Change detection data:
◆ ◆ ◆ ◆ ◆
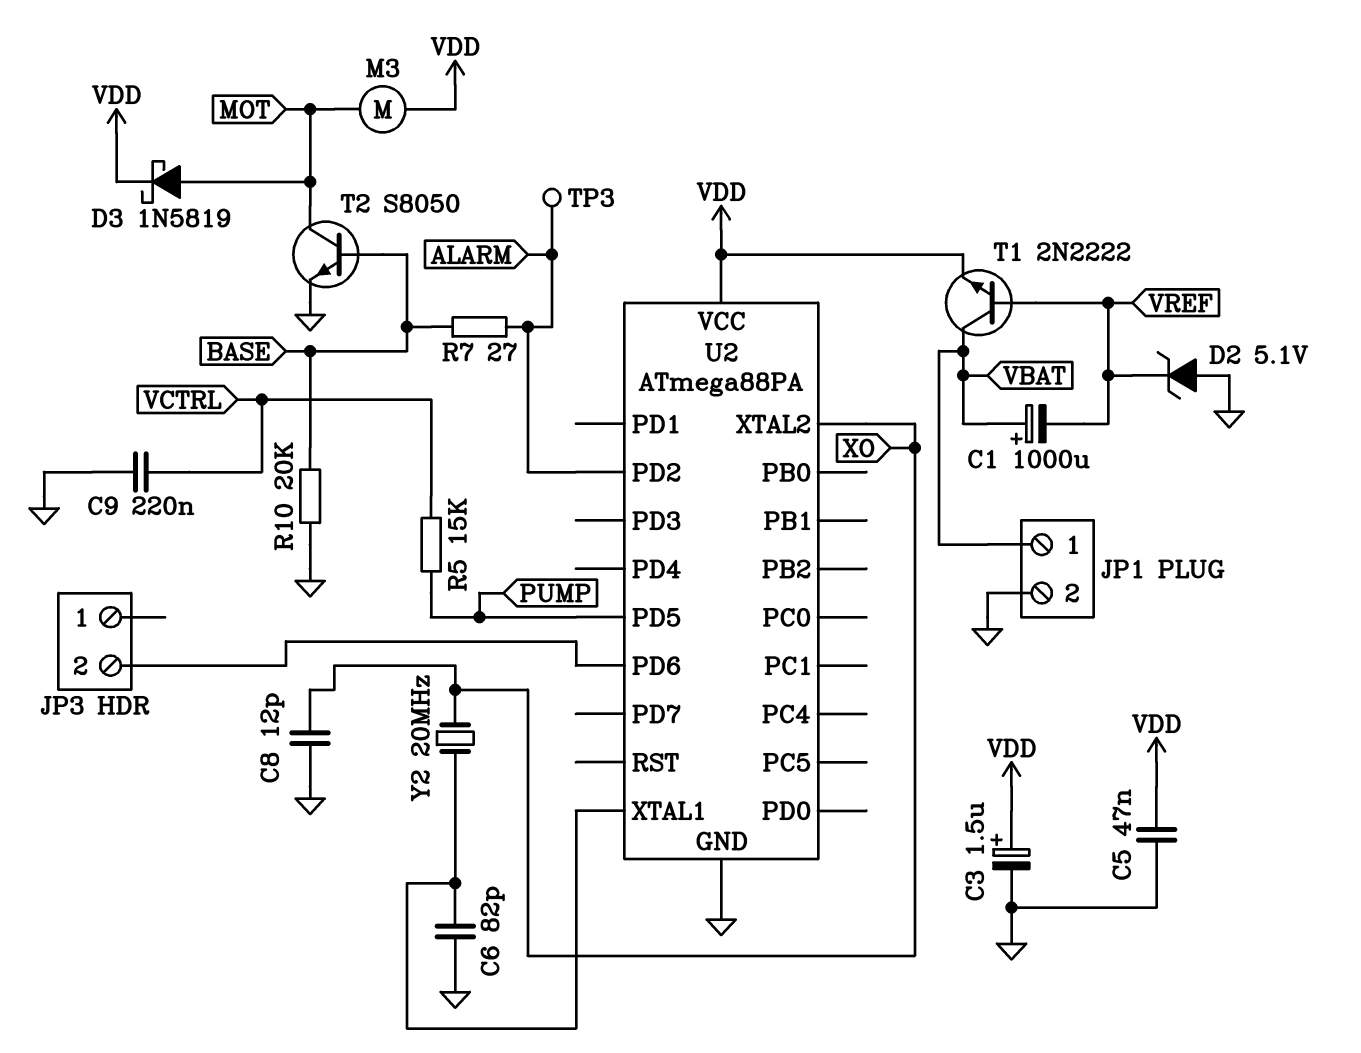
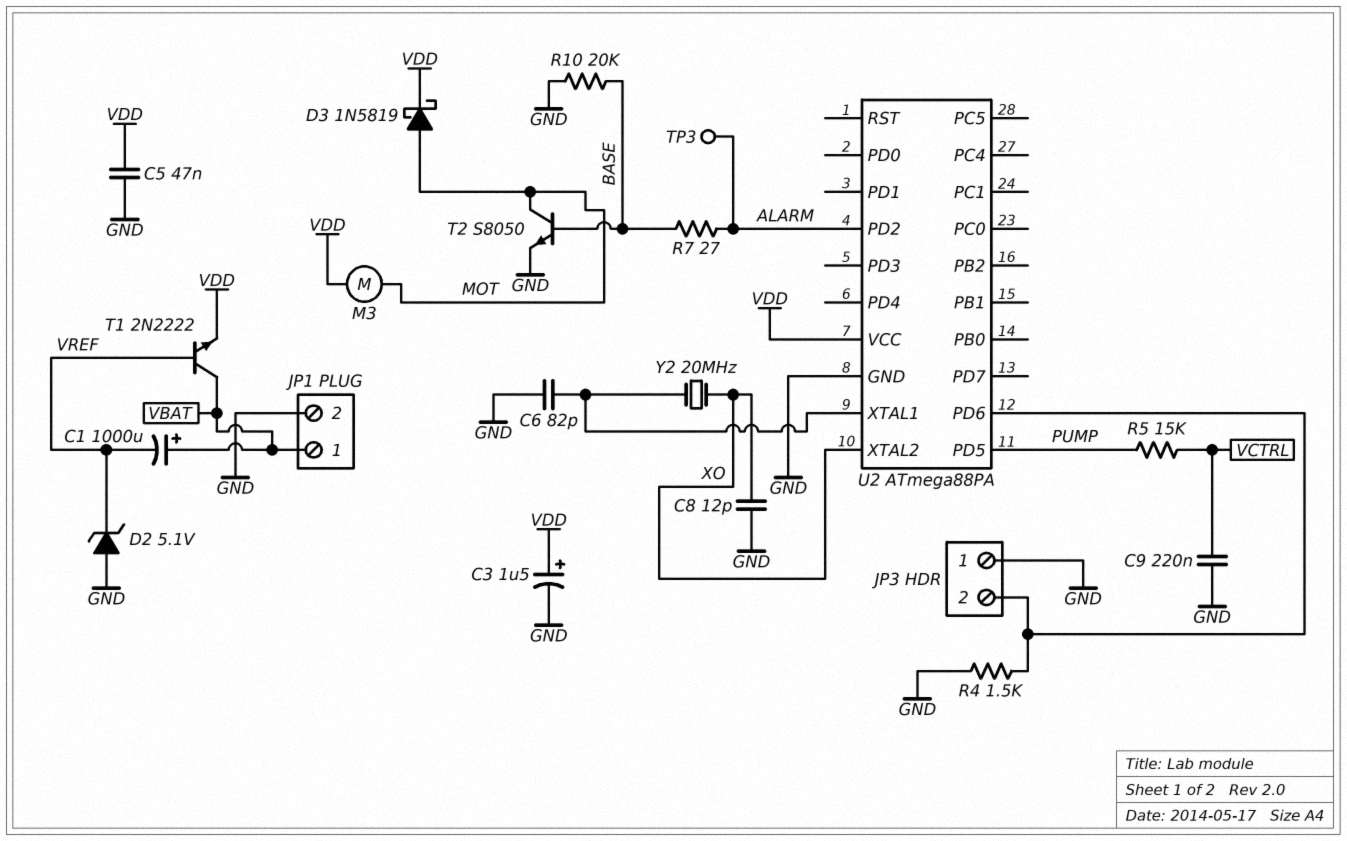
JP3 pin 1: none -> GND
R4: none -> 1.5k (GND, JP3/2)

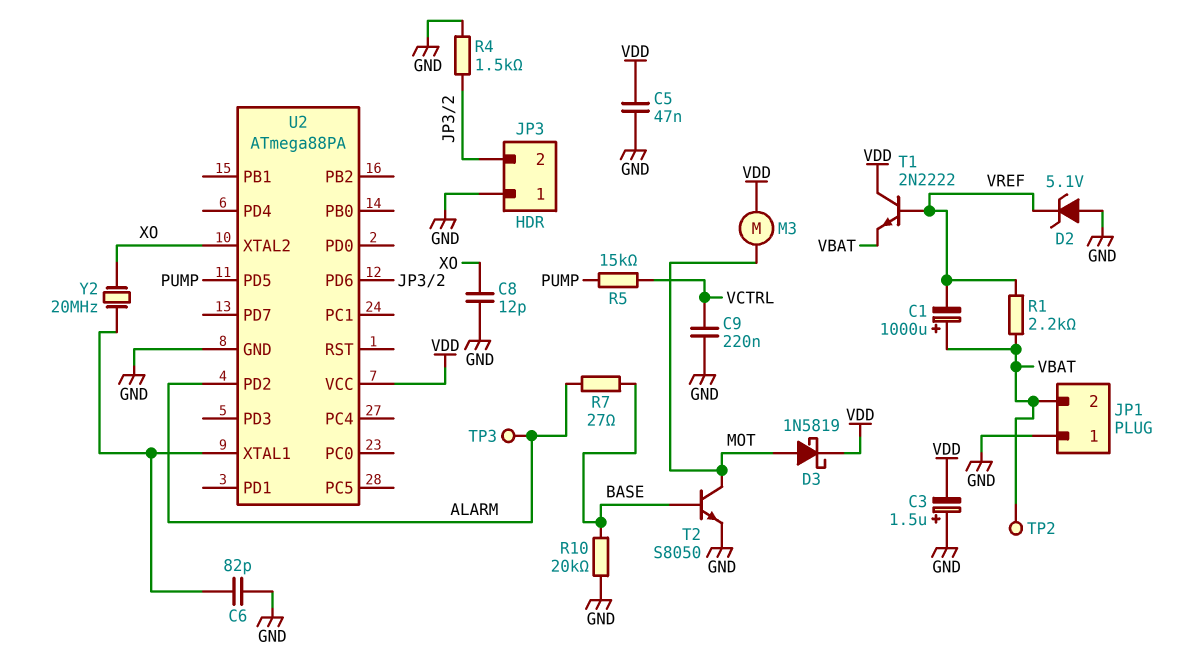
C3: 1.5uF (plus VDD, minus GND) -> 1.5uF (plus GND, minus VDD)
JP1 pin 1: VBAT -> GND
JP1 pin 2: GND -> VBAT
R1: none -> 2.2k (VBAT, VREF)
T1: NPN 2N2222 (B VREF, C VBAT, E VDD) -> NPN 2N2222 (B VREF, C VDD, E VBAT)
TP2: none -> test point (VBAT)

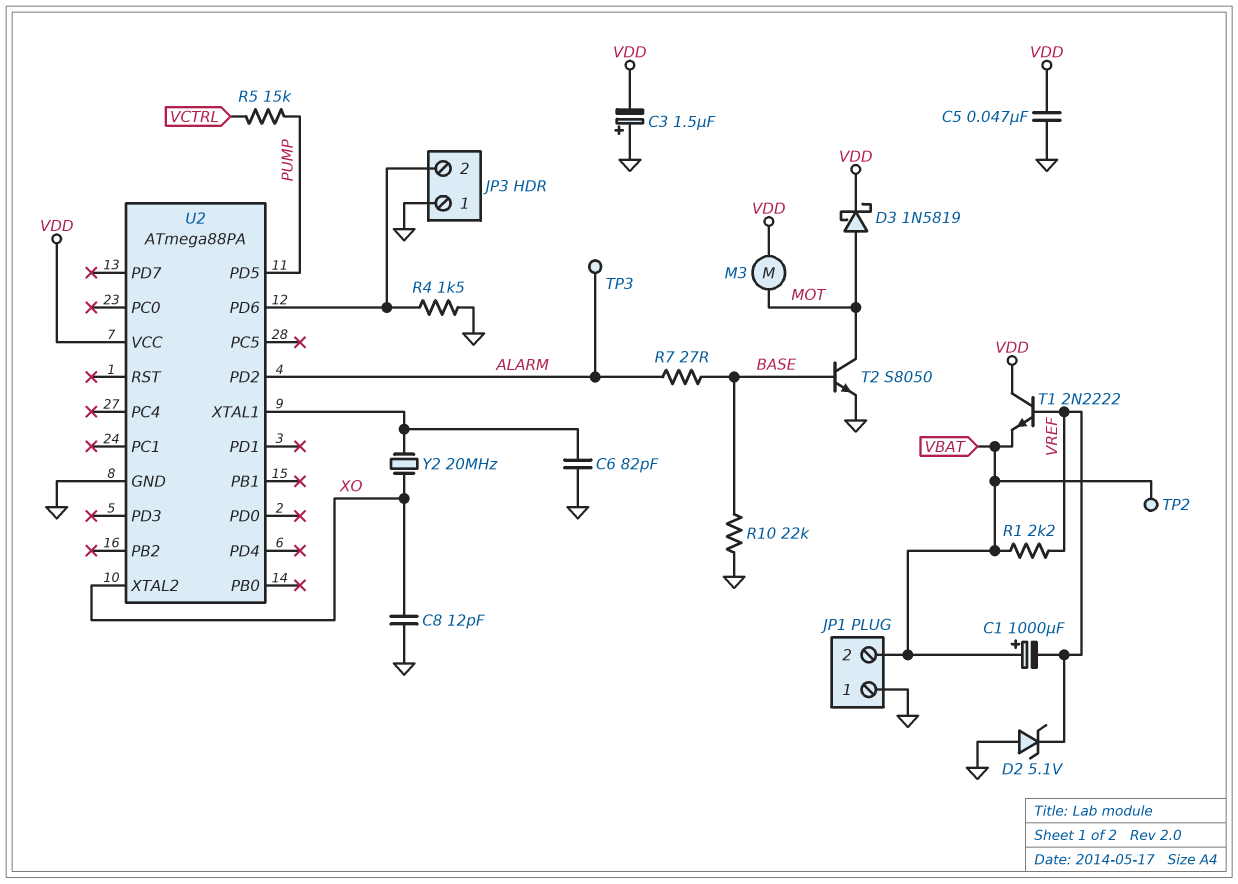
C9: 220nF (GND, VCTRL) -> none
R10: 20k (BASE, GND) -> 22k (BASE, GND)

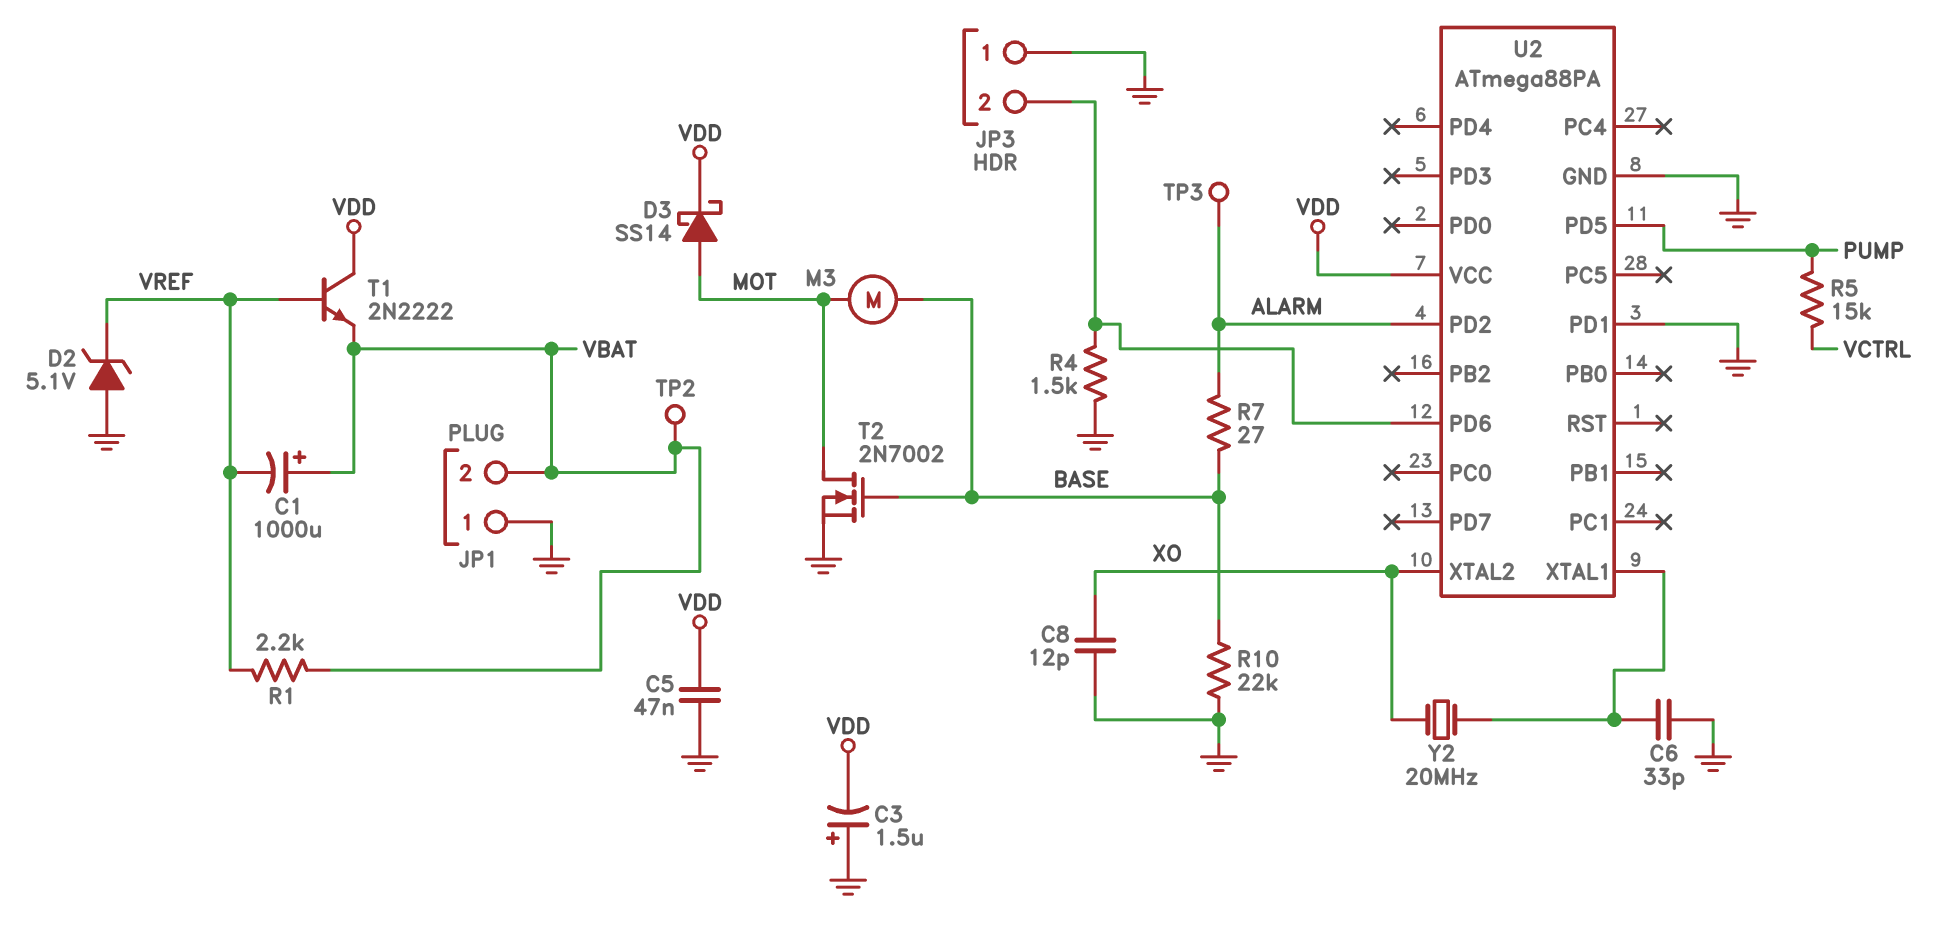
C6: 82pF (GND, U2/XTAL1) -> 33pF (GND, U2/XTAL1)
D3: schottky 1N5819 (A MOT, K VDD) -> schottky SS14 (A MOT, K VDD)
M3: motor (MOT, VDD) -> motor (BASE, MOT)
T2: NPN S8050 (B BASE, C MOT, E GND) -> NMOS 2N7002 (G BASE, D MOT, S GND)
U2 pin PD1: none -> GND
◆ ◆ ◆ ◆ ◆
▸ Work order:
Go through the records above and copy every line holding the word "VREF".

▸ Response:
R1: none -> 2.2k (VBAT, VREF)
T1: NPN 2N2222 (B VREF, C VBAT, E VDD) -> NPN 2N2222 (B VREF, C VDD, E VBAT)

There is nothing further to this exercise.